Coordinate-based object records

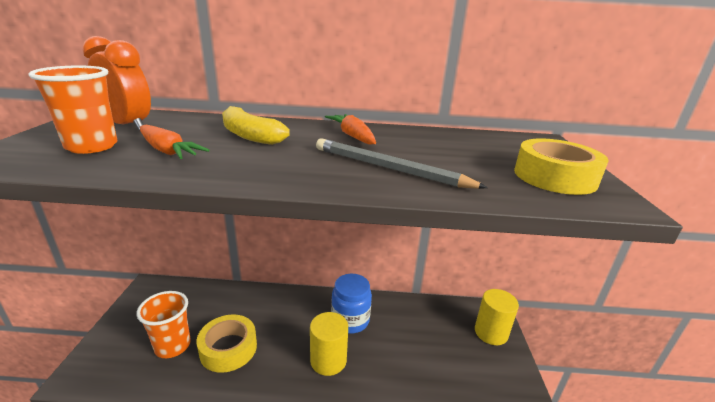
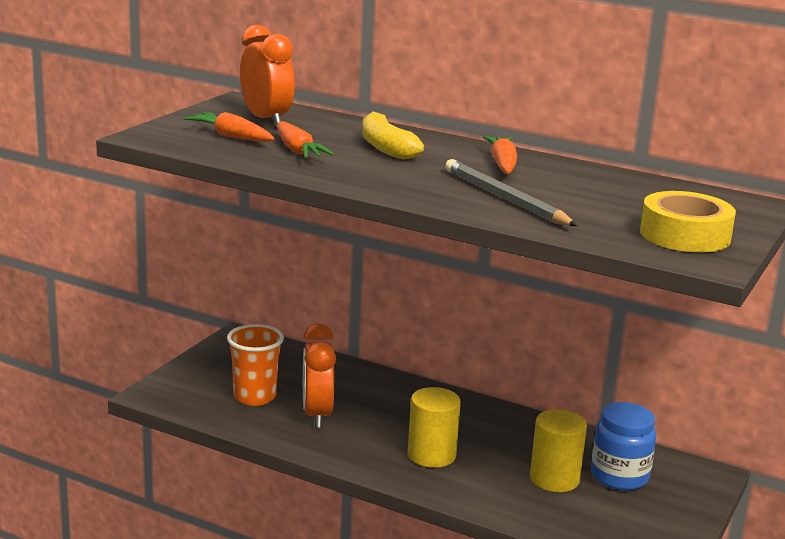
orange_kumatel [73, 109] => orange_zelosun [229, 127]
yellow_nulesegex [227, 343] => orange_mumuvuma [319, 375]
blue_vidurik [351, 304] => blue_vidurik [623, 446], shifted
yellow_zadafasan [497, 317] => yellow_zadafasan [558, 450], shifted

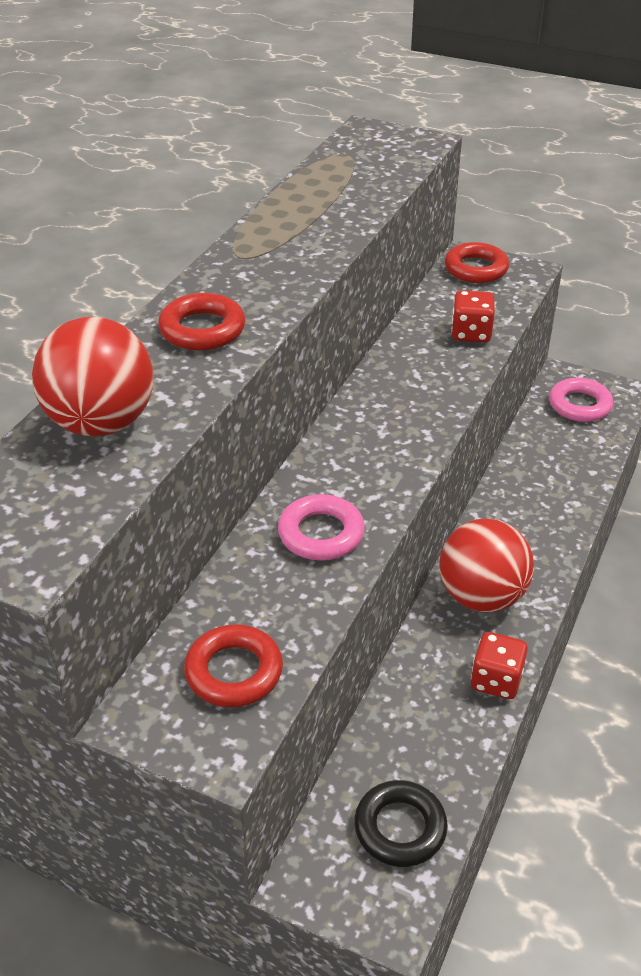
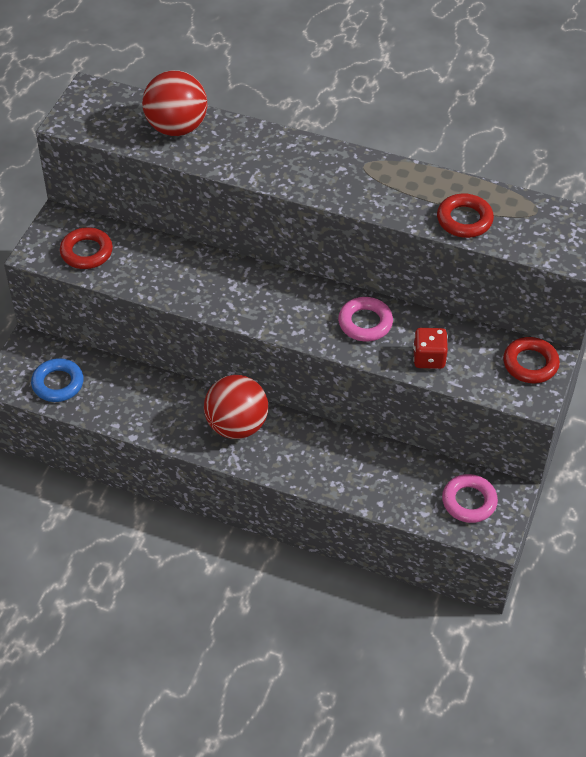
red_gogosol [201, 321] => red_gogosol [465, 216], shifted
pink_gogosol [321, 527] => pink_gogosol [365, 319], shifted
black_gogosol [401, 823] => blue_gogosol [57, 380]
red_fovinen [499, 665] => nothing

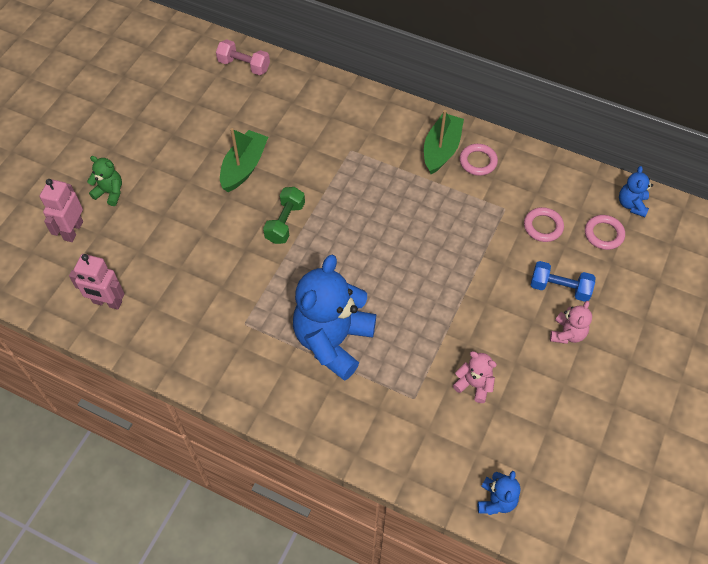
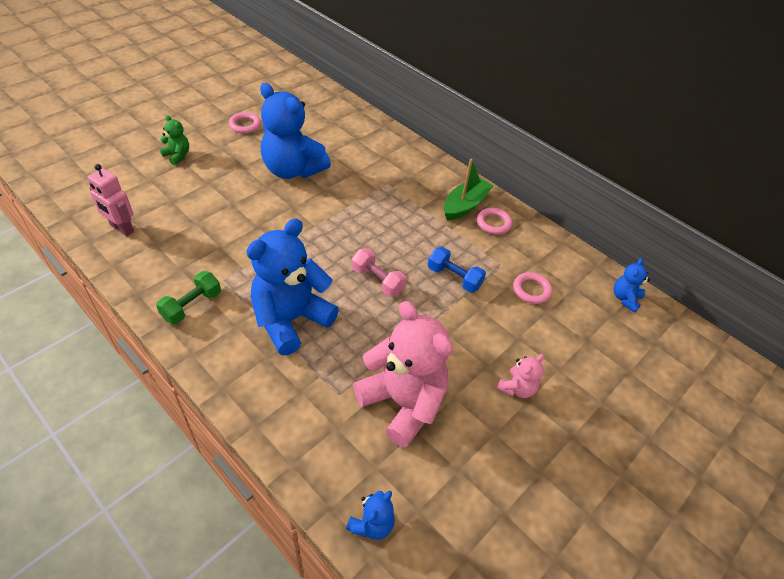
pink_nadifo [61, 210] => nothing
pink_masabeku [243, 57] => pink_masabeku [379, 272], shifted
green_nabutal [244, 160] => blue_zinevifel [295, 131]
green_masabeku [284, 215] => green_masabeku [188, 297], shifted
pink_zinevifel [475, 377] => pink_zinevifel [403, 374], x2.21
blue_masabeku [563, 281] => blue_masabeku [457, 270], shifted
pink_gogosol [605, 232] => pink_gogosol [245, 122], shifted

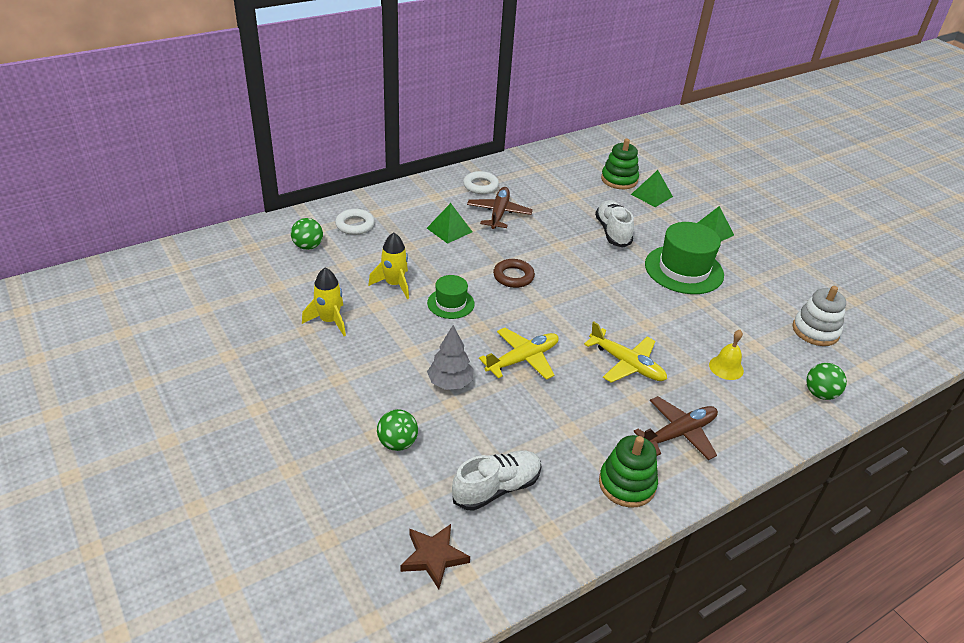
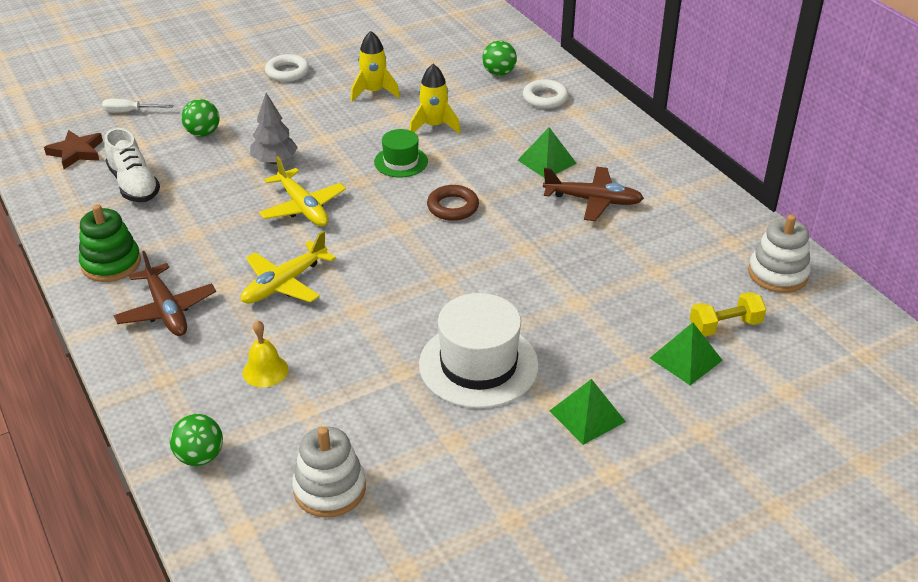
white_gogosol [481, 182] => white_gogosol [287, 68], shifted
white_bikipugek [614, 223] => nothing
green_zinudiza [620, 164] => yellow_masabeku [728, 314]
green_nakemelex [684, 258] => white_nakemelex [479, 350]
nothing => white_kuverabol [137, 105]
nothing => white_zinudiza [779, 253]

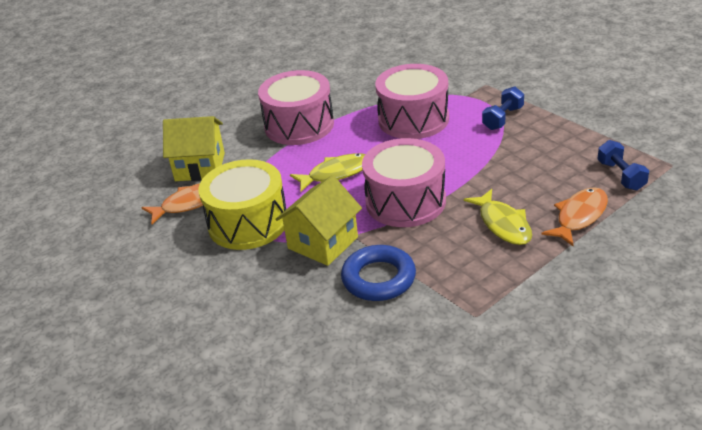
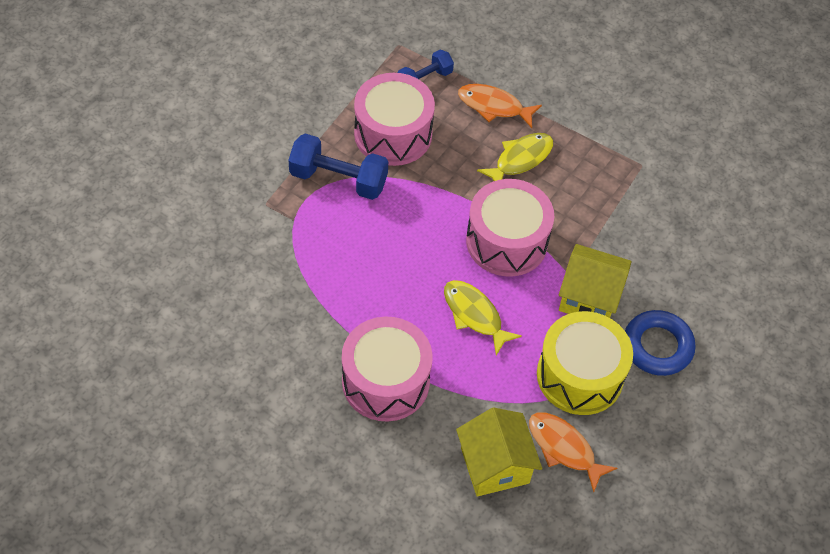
blue_gogosol [378, 273] => blue_gogosol [660, 343], shifted
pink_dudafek [412, 101] => pink_dudafek [394, 119], shifted
blue_masabeku [503, 108] => blue_masabeku [338, 166], x1.60

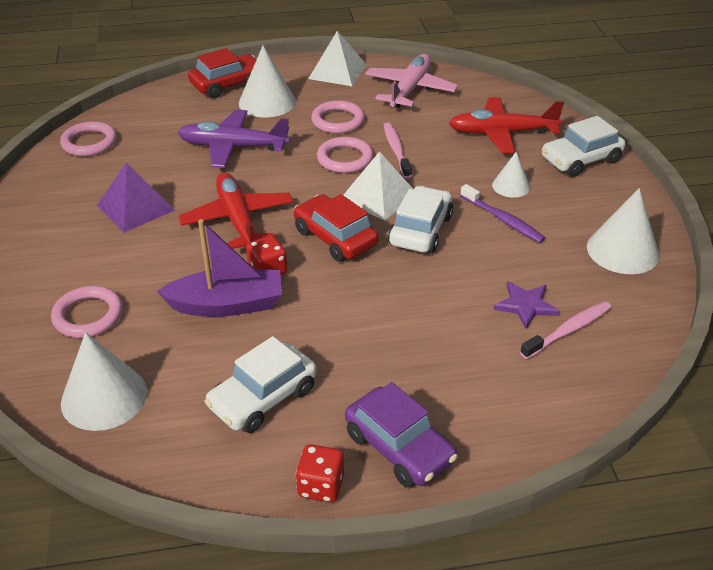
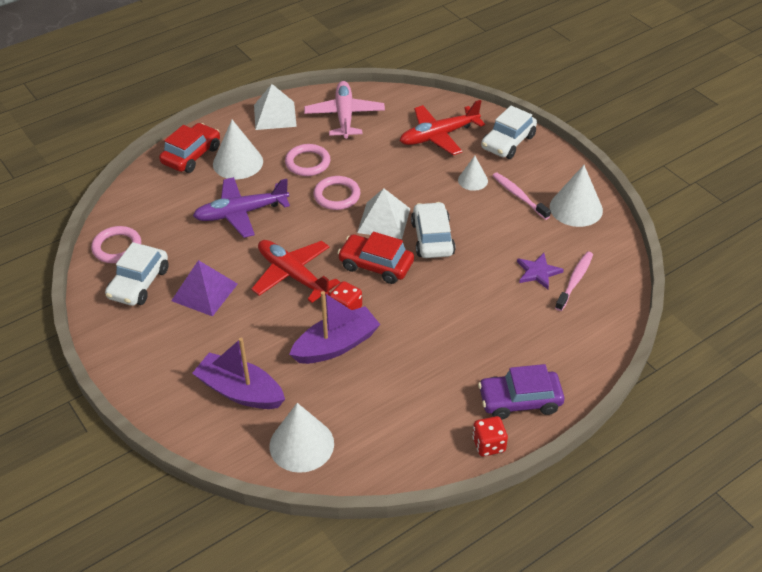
pink_gogosol [87, 312] => purple_nabutal [238, 373]
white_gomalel [260, 384] => white_gomalel [137, 274], shifted
purple_gomalel [401, 435] => purple_gomalel [521, 392], 150 degrees clockwise
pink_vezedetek [398, 150] => pink_vezedetek [521, 196], shifted
purple_vezedetek [502, 213] => nothing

* [Exercise goal]: Leave every picture out and retype exactly the lines of the records above from the one holding "red_gogosol [201, 321]" through the last, both ends included and nothing besides.

* [Solution for this exercise]:
red_gogosol [201, 321] => red_gogosol [465, 216], shifted
pink_gogosol [321, 527] => pink_gogosol [365, 319], shifted
black_gogosol [401, 823] => blue_gogosol [57, 380]
red_fovinen [499, 665] => nothing

pink_nadifo [61, 210] => nothing
pink_masabeku [243, 57] => pink_masabeku [379, 272], shifted
green_nabutal [244, 160] => blue_zinevifel [295, 131]
green_masabeku [284, 215] => green_masabeku [188, 297], shifted
pink_zinevifel [475, 377] => pink_zinevifel [403, 374], x2.21
blue_masabeku [563, 281] => blue_masabeku [457, 270], shifted
pink_gogosol [605, 232] => pink_gogosol [245, 122], shifted

white_gogosol [481, 182] => white_gogosol [287, 68], shifted
white_bikipugek [614, 223] => nothing
green_zinudiza [620, 164] => yellow_masabeku [728, 314]
green_nakemelex [684, 258] => white_nakemelex [479, 350]
nothing => white_kuverabol [137, 105]
nothing => white_zinudiza [779, 253]

blue_gogosol [378, 273] => blue_gogosol [660, 343], shifted
pink_dudafek [412, 101] => pink_dudafek [394, 119], shifted
blue_masabeku [503, 108] => blue_masabeku [338, 166], x1.60

pink_gogosol [87, 312] => purple_nabutal [238, 373]
white_gomalel [260, 384] => white_gomalel [137, 274], shifted
purple_gomalel [401, 435] => purple_gomalel [521, 392], 150 degrees clockwise
pink_vezedetek [398, 150] => pink_vezedetek [521, 196], shifted
purple_vezedetek [502, 213] => nothing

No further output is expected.